**EXERCISE DETAILS:** Find the line with "yellow brick C1:J1" in the entries below, then reproduce it and every line after it down to and including the line with "orange cone M13 level 1 -> none", exactly.

**GIVEN DATA:**
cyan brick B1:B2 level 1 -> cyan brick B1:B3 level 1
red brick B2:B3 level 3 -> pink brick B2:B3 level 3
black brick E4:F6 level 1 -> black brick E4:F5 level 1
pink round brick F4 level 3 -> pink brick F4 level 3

---

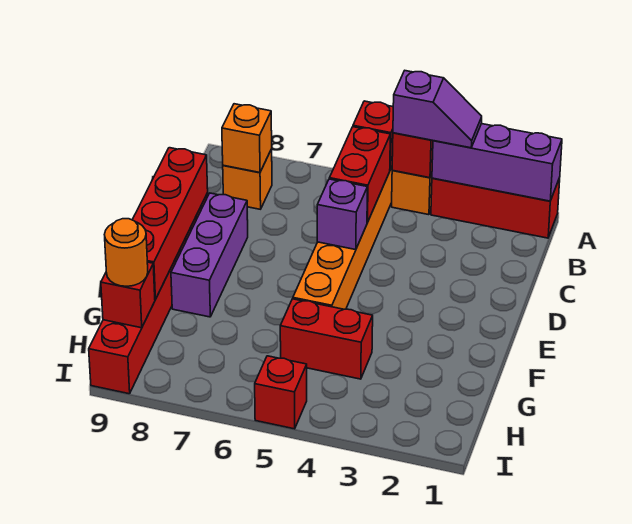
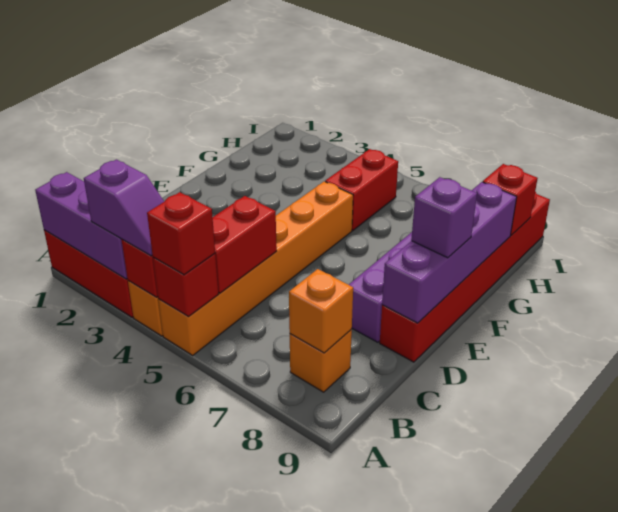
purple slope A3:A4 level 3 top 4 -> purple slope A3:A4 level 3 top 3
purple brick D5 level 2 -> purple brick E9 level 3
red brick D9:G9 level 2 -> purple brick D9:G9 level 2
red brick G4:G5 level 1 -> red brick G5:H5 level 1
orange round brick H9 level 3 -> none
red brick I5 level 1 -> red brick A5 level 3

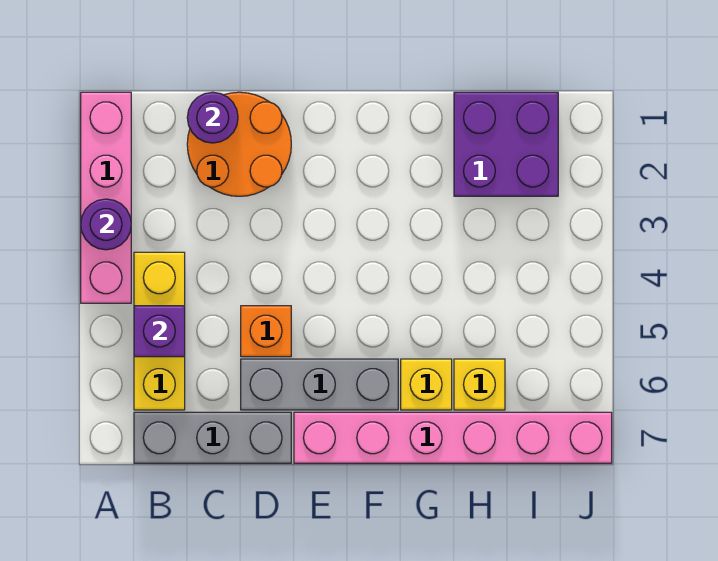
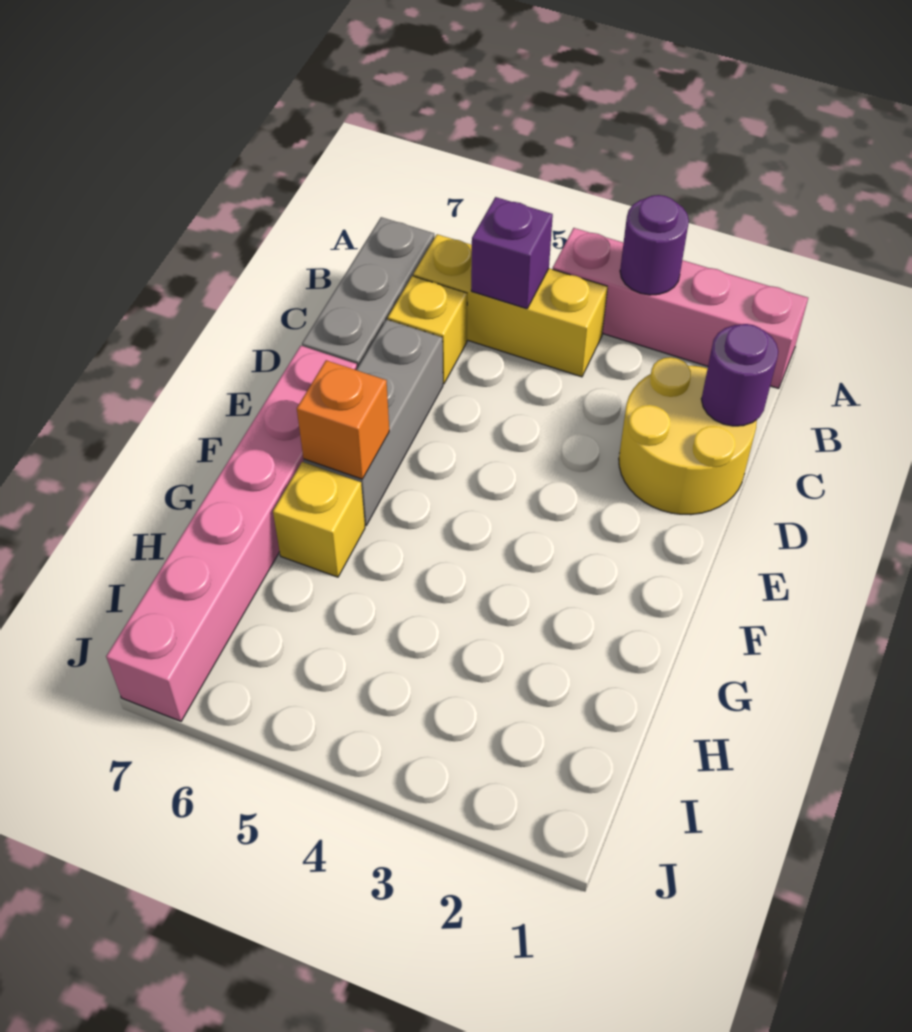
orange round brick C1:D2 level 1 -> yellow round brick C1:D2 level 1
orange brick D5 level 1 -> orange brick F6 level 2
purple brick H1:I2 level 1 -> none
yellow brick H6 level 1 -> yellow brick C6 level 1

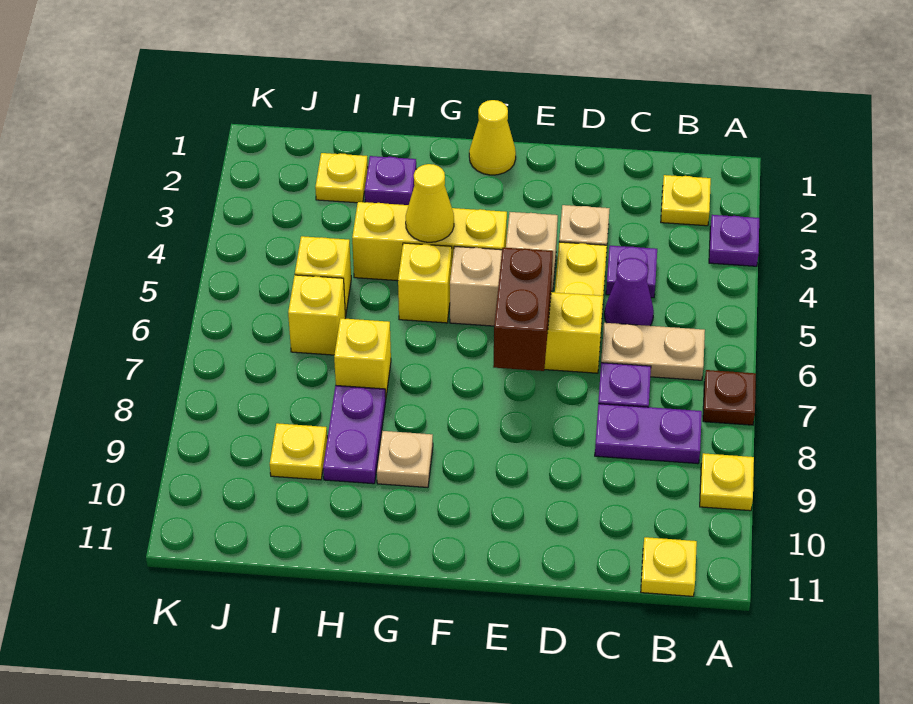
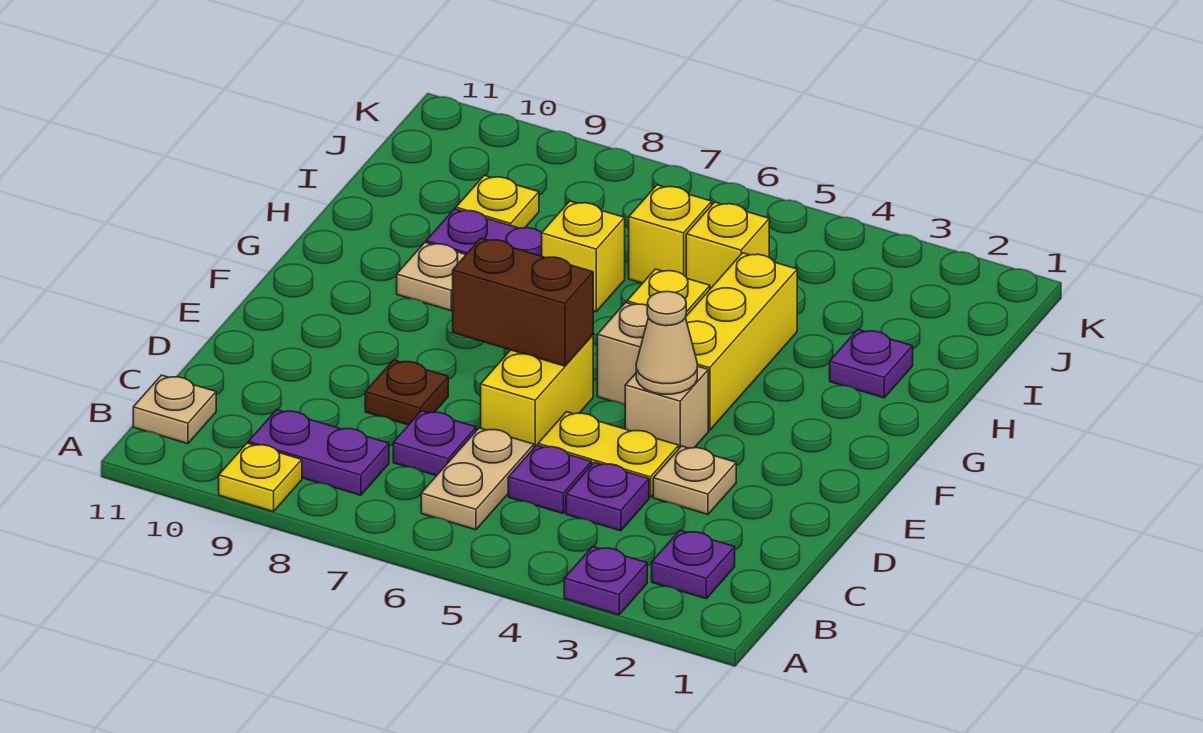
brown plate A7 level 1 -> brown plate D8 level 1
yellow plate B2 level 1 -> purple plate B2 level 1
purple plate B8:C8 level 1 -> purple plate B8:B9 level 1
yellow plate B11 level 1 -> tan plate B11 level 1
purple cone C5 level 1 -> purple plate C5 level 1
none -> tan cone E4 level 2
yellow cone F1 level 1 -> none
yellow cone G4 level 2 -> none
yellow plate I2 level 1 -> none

---

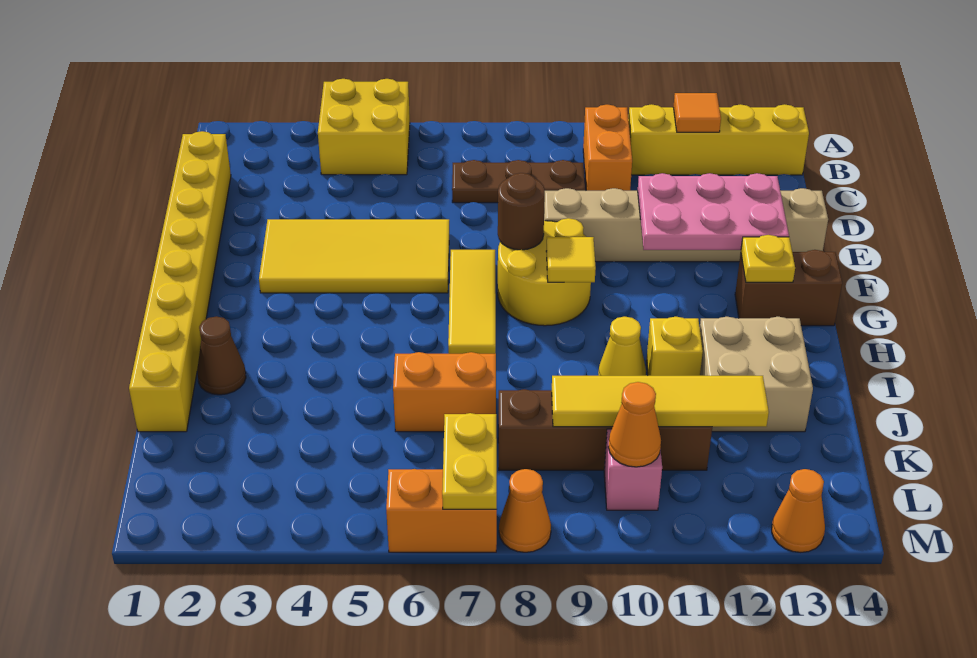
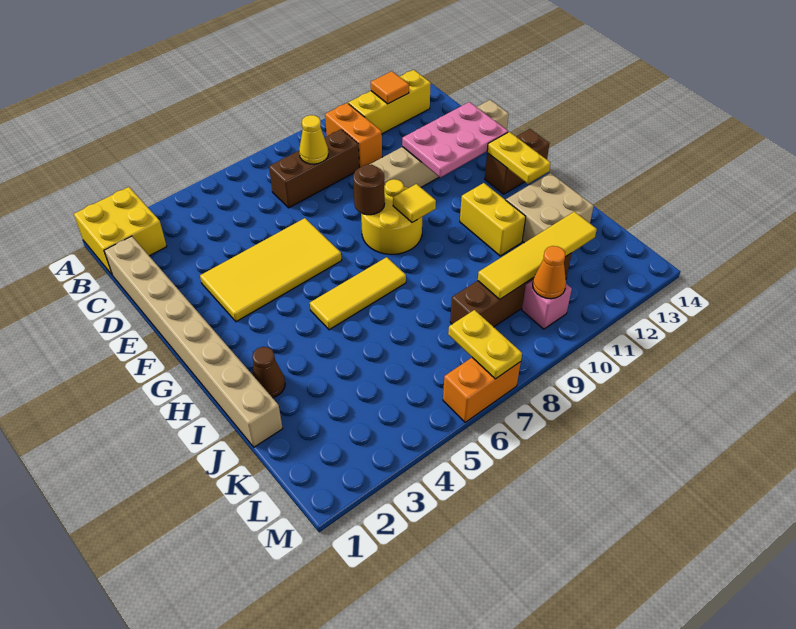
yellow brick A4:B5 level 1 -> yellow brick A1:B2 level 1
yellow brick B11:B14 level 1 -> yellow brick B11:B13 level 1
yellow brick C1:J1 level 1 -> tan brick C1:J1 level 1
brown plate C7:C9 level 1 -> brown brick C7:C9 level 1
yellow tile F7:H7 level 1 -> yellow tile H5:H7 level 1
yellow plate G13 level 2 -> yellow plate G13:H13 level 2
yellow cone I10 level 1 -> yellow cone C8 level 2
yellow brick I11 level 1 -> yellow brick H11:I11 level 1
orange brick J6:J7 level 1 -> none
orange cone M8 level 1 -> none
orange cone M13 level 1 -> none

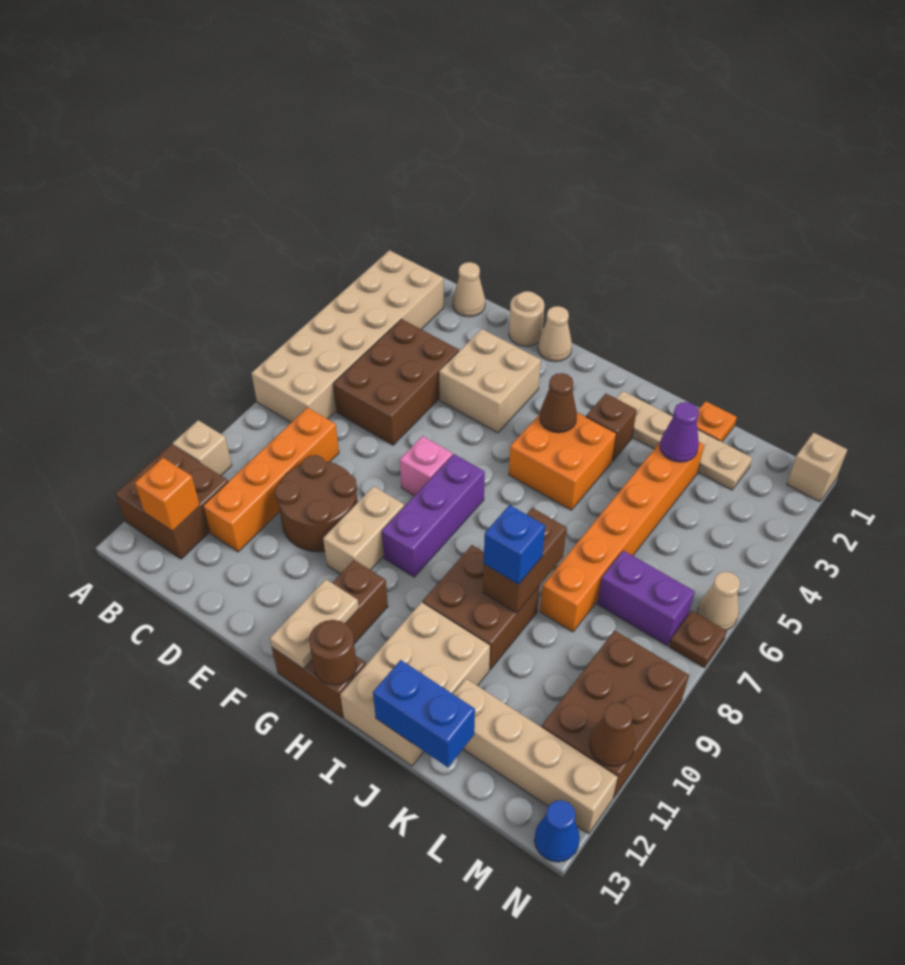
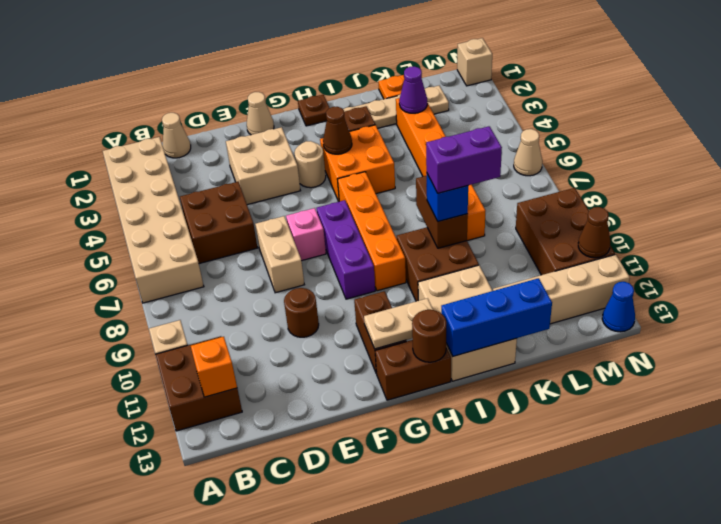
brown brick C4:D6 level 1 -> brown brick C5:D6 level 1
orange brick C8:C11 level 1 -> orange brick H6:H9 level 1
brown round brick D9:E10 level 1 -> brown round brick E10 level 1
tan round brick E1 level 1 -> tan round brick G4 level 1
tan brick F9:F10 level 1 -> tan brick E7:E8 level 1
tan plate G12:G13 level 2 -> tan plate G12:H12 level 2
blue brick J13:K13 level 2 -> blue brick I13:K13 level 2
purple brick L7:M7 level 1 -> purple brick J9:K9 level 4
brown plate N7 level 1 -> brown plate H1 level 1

**RESULT OF THIS TASK:**
yellow brick C1:J1 level 1 -> tan brick C1:J1 level 1
brown plate C7:C9 level 1 -> brown brick C7:C9 level 1
yellow tile F7:H7 level 1 -> yellow tile H5:H7 level 1
yellow plate G13 level 2 -> yellow plate G13:H13 level 2
yellow cone I10 level 1 -> yellow cone C8 level 2
yellow brick I11 level 1 -> yellow brick H11:I11 level 1
orange brick J6:J7 level 1 -> none
orange cone M8 level 1 -> none
orange cone M13 level 1 -> none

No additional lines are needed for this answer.